__Exercise goal__: Set the data down once more, in full and exactly.

__Exercise materials__:
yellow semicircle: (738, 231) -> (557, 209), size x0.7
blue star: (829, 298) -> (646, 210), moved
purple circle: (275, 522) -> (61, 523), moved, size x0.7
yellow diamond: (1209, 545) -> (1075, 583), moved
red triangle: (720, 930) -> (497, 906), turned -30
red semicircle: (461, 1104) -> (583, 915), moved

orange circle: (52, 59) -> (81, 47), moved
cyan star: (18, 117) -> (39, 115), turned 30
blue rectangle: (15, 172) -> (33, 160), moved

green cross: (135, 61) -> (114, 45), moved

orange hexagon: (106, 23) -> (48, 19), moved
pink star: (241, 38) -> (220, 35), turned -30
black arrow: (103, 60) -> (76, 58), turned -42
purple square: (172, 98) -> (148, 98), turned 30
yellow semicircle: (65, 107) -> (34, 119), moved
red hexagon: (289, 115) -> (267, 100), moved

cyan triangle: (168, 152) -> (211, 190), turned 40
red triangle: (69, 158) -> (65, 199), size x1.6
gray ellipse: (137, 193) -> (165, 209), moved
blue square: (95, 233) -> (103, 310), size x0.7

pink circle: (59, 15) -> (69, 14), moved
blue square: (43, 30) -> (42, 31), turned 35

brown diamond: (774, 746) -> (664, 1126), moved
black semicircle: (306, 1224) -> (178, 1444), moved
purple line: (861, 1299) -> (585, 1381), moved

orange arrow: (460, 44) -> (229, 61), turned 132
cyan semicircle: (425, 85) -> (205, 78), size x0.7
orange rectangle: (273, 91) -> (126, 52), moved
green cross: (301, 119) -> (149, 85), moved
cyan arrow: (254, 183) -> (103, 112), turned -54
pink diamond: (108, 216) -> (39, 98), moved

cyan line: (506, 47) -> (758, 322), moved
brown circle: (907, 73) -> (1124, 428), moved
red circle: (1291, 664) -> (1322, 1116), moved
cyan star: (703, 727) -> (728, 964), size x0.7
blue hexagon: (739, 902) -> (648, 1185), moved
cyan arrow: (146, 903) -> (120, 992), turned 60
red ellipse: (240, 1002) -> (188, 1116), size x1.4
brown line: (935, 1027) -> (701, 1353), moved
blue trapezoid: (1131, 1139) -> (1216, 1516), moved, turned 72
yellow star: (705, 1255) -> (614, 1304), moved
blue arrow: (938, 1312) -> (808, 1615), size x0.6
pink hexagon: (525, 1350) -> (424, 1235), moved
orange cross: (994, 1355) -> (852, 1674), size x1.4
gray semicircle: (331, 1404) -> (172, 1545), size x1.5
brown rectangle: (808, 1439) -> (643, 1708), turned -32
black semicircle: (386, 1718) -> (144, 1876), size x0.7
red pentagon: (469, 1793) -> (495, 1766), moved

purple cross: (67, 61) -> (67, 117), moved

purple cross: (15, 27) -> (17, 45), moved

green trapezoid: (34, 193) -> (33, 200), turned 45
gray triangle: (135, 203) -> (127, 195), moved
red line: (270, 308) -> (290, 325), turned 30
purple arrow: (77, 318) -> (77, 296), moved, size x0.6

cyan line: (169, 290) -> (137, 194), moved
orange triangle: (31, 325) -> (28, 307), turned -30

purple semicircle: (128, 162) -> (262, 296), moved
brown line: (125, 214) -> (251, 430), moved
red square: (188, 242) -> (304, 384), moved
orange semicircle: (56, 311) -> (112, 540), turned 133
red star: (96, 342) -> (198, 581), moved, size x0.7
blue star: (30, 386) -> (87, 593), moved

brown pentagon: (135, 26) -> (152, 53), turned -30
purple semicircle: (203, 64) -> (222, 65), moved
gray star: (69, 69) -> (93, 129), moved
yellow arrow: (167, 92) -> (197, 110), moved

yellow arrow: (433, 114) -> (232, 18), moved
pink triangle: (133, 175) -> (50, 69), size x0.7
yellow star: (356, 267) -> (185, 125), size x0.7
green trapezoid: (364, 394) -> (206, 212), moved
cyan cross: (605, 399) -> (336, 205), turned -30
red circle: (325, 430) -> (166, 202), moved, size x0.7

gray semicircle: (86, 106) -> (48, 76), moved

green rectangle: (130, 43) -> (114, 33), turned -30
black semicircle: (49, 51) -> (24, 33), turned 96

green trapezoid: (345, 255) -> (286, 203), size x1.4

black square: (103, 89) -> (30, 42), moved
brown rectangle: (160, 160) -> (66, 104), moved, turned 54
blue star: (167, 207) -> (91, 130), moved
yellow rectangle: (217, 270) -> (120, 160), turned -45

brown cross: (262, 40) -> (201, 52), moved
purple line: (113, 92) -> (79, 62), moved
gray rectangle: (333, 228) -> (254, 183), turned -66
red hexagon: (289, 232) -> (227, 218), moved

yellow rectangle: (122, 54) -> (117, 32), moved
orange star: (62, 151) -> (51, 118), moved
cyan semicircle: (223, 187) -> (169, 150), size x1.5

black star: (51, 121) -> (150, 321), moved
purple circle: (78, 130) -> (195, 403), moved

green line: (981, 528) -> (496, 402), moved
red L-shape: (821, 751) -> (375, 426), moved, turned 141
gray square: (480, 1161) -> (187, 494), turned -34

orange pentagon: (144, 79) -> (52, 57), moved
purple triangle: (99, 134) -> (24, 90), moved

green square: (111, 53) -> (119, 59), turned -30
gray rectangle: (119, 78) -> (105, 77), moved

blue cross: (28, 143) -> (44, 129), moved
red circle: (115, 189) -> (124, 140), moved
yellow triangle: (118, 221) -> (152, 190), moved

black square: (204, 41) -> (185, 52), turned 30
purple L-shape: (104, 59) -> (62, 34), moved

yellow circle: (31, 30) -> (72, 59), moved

__Your solution__:
yellow semicircle: (738, 231) -> (557, 209), size x0.7
blue star: (829, 298) -> (646, 210), moved
purple circle: (275, 522) -> (61, 523), moved, size x0.7
yellow diamond: (1209, 545) -> (1075, 583), moved
red triangle: (720, 930) -> (497, 906), turned -30
red semicircle: (461, 1104) -> (583, 915), moved

orange circle: (52, 59) -> (81, 47), moved
cyan star: (18, 117) -> (39, 115), turned 30
blue rectangle: (15, 172) -> (33, 160), moved

green cross: (135, 61) -> (114, 45), moved

orange hexagon: (106, 23) -> (48, 19), moved
pink star: (241, 38) -> (220, 35), turned -30
black arrow: (103, 60) -> (76, 58), turned -42
purple square: (172, 98) -> (148, 98), turned 30
yellow semicircle: (65, 107) -> (34, 119), moved
red hexagon: (289, 115) -> (267, 100), moved

cyan triangle: (168, 152) -> (211, 190), turned 40
red triangle: (69, 158) -> (65, 199), size x1.6
gray ellipse: (137, 193) -> (165, 209), moved
blue square: (95, 233) -> (103, 310), size x0.7

pink circle: (59, 15) -> (69, 14), moved
blue square: (43, 30) -> (42, 31), turned 35

brown diamond: (774, 746) -> (664, 1126), moved
black semicircle: (306, 1224) -> (178, 1444), moved
purple line: (861, 1299) -> (585, 1381), moved

orange arrow: (460, 44) -> (229, 61), turned 132
cyan semicircle: (425, 85) -> (205, 78), size x0.7
orange rectangle: (273, 91) -> (126, 52), moved
green cross: (301, 119) -> (149, 85), moved
cyan arrow: (254, 183) -> (103, 112), turned -54
pink diamond: (108, 216) -> (39, 98), moved

cyan line: (506, 47) -> (758, 322), moved
brown circle: (907, 73) -> (1124, 428), moved
red circle: (1291, 664) -> (1322, 1116), moved
cyan star: (703, 727) -> (728, 964), size x0.7
blue hexagon: (739, 902) -> (648, 1185), moved
cyan arrow: (146, 903) -> (120, 992), turned 60
red ellipse: (240, 1002) -> (188, 1116), size x1.4
brown line: (935, 1027) -> (701, 1353), moved
blue trapezoid: (1131, 1139) -> (1216, 1516), moved, turned 72
yellow star: (705, 1255) -> (614, 1304), moved
blue arrow: (938, 1312) -> (808, 1615), size x0.6
pink hexagon: (525, 1350) -> (424, 1235), moved
orange cross: (994, 1355) -> (852, 1674), size x1.4
gray semicircle: (331, 1404) -> (172, 1545), size x1.5
brown rectangle: (808, 1439) -> (643, 1708), turned -32
black semicircle: (386, 1718) -> (144, 1876), size x0.7
red pentagon: (469, 1793) -> (495, 1766), moved

purple cross: (67, 61) -> (67, 117), moved

purple cross: (15, 27) -> (17, 45), moved

green trapezoid: (34, 193) -> (33, 200), turned 45
gray triangle: (135, 203) -> (127, 195), moved
red line: (270, 308) -> (290, 325), turned 30
purple arrow: (77, 318) -> (77, 296), moved, size x0.6

cyan line: (169, 290) -> (137, 194), moved
orange triangle: (31, 325) -> (28, 307), turned -30

purple semicircle: (128, 162) -> (262, 296), moved
brown line: (125, 214) -> (251, 430), moved
red square: (188, 242) -> (304, 384), moved
orange semicircle: (56, 311) -> (112, 540), turned 133
red star: (96, 342) -> (198, 581), moved, size x0.7
blue star: (30, 386) -> (87, 593), moved

brown pentagon: (135, 26) -> (152, 53), turned -30
purple semicircle: (203, 64) -> (222, 65), moved
gray star: (69, 69) -> (93, 129), moved
yellow arrow: (167, 92) -> (197, 110), moved

yellow arrow: (433, 114) -> (232, 18), moved
pink triangle: (133, 175) -> (50, 69), size x0.7
yellow star: (356, 267) -> (185, 125), size x0.7
green trapezoid: (364, 394) -> (206, 212), moved
cyan cross: (605, 399) -> (336, 205), turned -30
red circle: (325, 430) -> (166, 202), moved, size x0.7

gray semicircle: (86, 106) -> (48, 76), moved

green rectangle: (130, 43) -> (114, 33), turned -30
black semicircle: (49, 51) -> (24, 33), turned 96

green trapezoid: (345, 255) -> (286, 203), size x1.4

black square: (103, 89) -> (30, 42), moved
brown rectangle: (160, 160) -> (66, 104), moved, turned 54
blue star: (167, 207) -> (91, 130), moved
yellow rectangle: (217, 270) -> (120, 160), turned -45

brown cross: (262, 40) -> (201, 52), moved
purple line: (113, 92) -> (79, 62), moved
gray rectangle: (333, 228) -> (254, 183), turned -66
red hexagon: (289, 232) -> (227, 218), moved

yellow rectangle: (122, 54) -> (117, 32), moved
orange star: (62, 151) -> (51, 118), moved
cyan semicircle: (223, 187) -> (169, 150), size x1.5

black star: (51, 121) -> (150, 321), moved
purple circle: (78, 130) -> (195, 403), moved

green line: (981, 528) -> (496, 402), moved
red L-shape: (821, 751) -> (375, 426), moved, turned 141
gray square: (480, 1161) -> (187, 494), turned -34

orange pentagon: (144, 79) -> (52, 57), moved
purple triangle: (99, 134) -> (24, 90), moved

green square: (111, 53) -> (119, 59), turned -30
gray rectangle: (119, 78) -> (105, 77), moved

blue cross: (28, 143) -> (44, 129), moved
red circle: (115, 189) -> (124, 140), moved
yellow triangle: (118, 221) -> (152, 190), moved

black square: (204, 41) -> (185, 52), turned 30
purple L-shape: (104, 59) -> (62, 34), moved

yellow circle: (31, 30) -> (72, 59), moved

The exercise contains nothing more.